Records supplied Start Marker

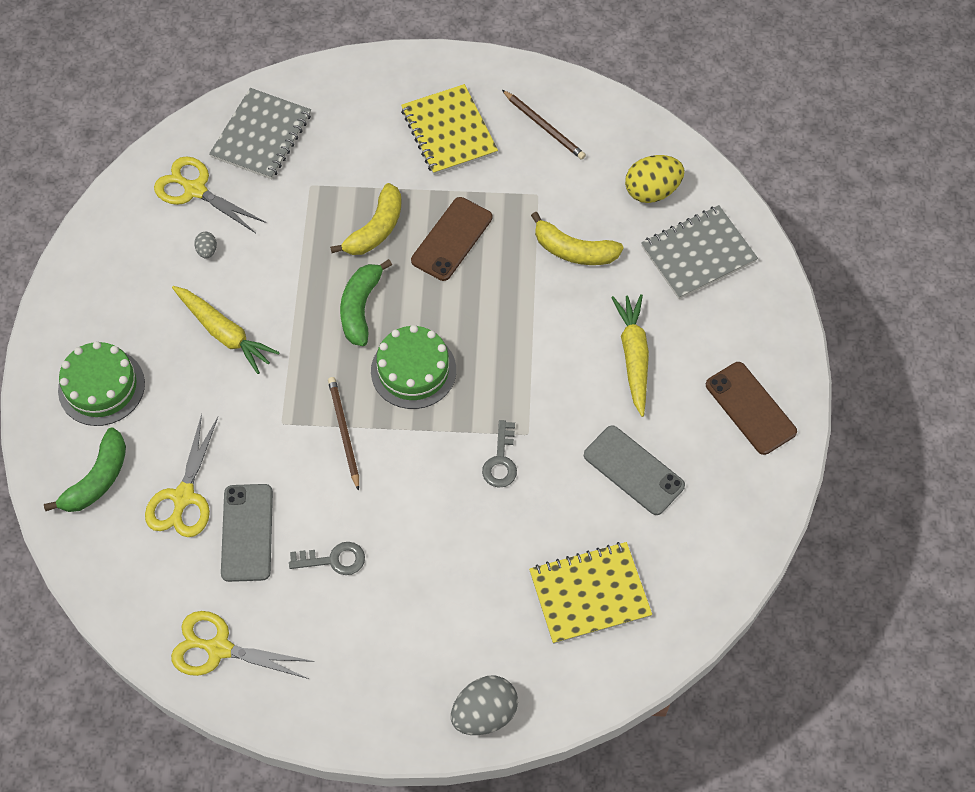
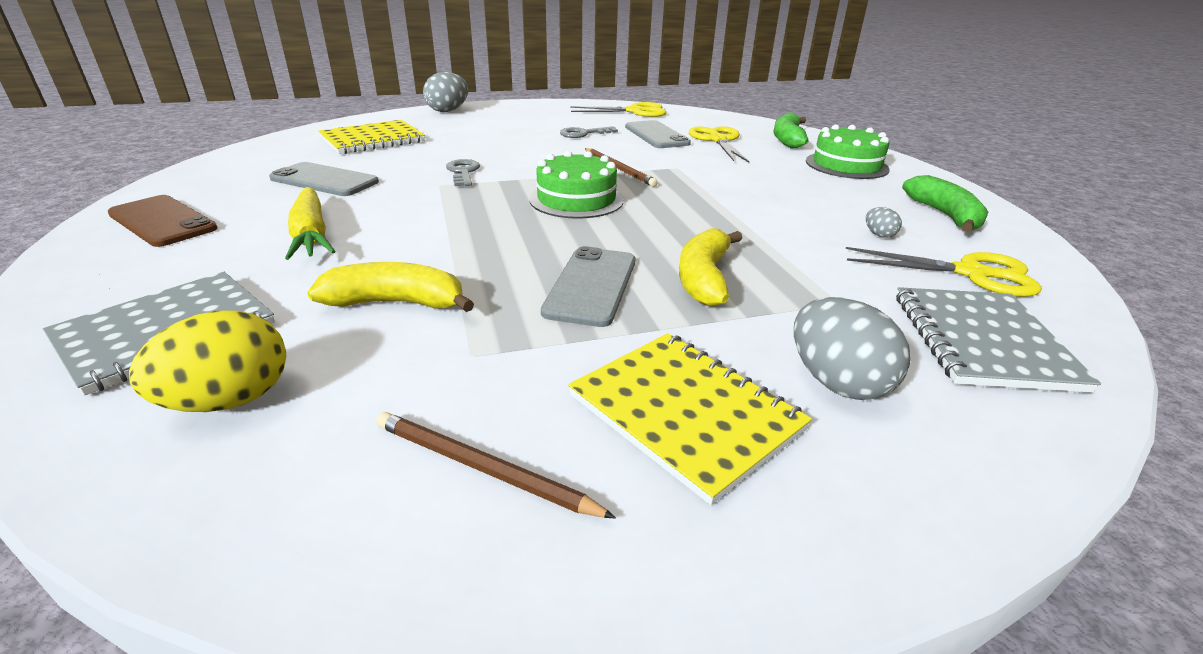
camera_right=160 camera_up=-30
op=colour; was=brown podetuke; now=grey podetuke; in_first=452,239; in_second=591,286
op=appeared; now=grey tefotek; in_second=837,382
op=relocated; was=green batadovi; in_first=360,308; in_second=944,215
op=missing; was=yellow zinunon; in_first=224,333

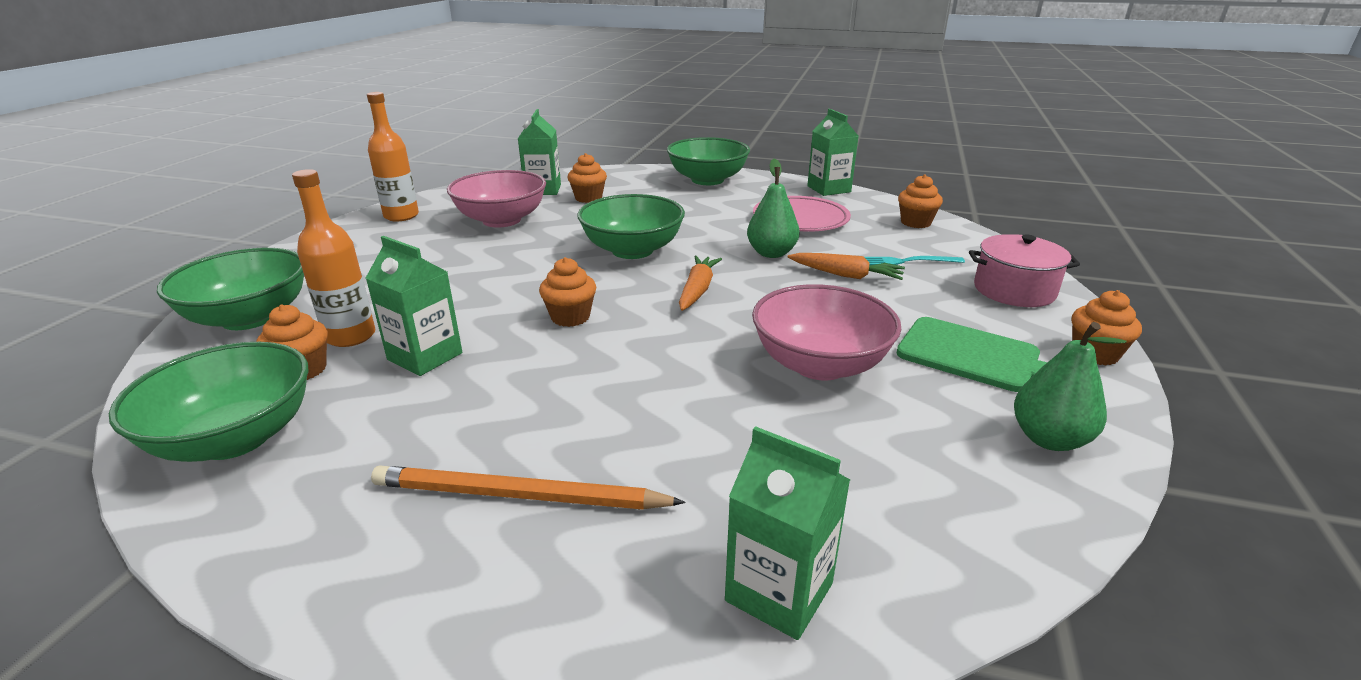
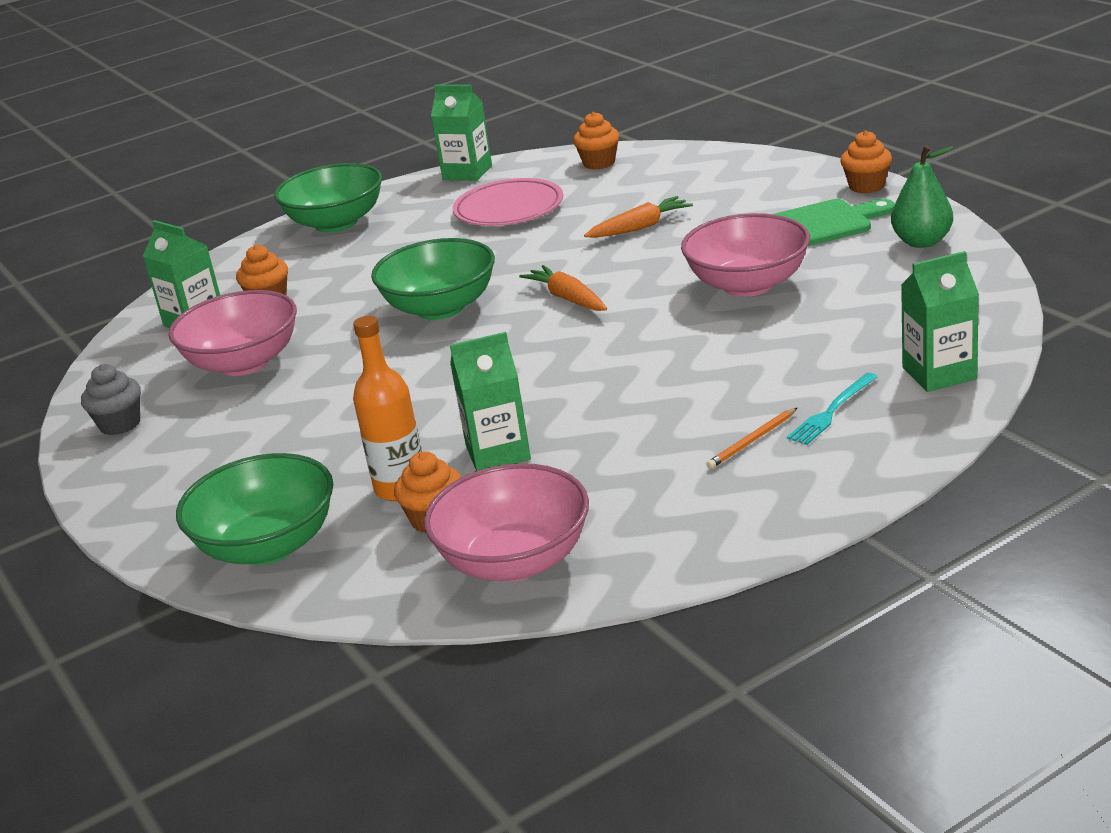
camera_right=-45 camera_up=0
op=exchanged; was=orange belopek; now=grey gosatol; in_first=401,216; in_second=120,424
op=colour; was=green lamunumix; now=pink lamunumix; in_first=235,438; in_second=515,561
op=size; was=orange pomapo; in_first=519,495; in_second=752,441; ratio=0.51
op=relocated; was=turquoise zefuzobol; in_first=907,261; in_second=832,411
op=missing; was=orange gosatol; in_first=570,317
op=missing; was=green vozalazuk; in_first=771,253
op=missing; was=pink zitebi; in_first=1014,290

Records supplied End Marker

§ Exercise instructions: Set down the entries shown above once more, exactly as they read, but without pictures.

§ Task output:
camera_right=160 camera_up=-30
op=colour; was=brown podetuke; now=grey podetuke; in_first=452,239; in_second=591,286
op=appeared; now=grey tefotek; in_second=837,382
op=relocated; was=green batadovi; in_first=360,308; in_second=944,215
op=missing; was=yellow zinunon; in_first=224,333

camera_right=-45 camera_up=0
op=exchanged; was=orange belopek; now=grey gosatol; in_first=401,216; in_second=120,424
op=colour; was=green lamunumix; now=pink lamunumix; in_first=235,438; in_second=515,561
op=size; was=orange pomapo; in_first=519,495; in_second=752,441; ratio=0.51
op=relocated; was=turquoise zefuzobol; in_first=907,261; in_second=832,411
op=missing; was=orange gosatol; in_first=570,317
op=missing; was=green vozalazuk; in_first=771,253
op=missing; was=pink zitebi; in_first=1014,290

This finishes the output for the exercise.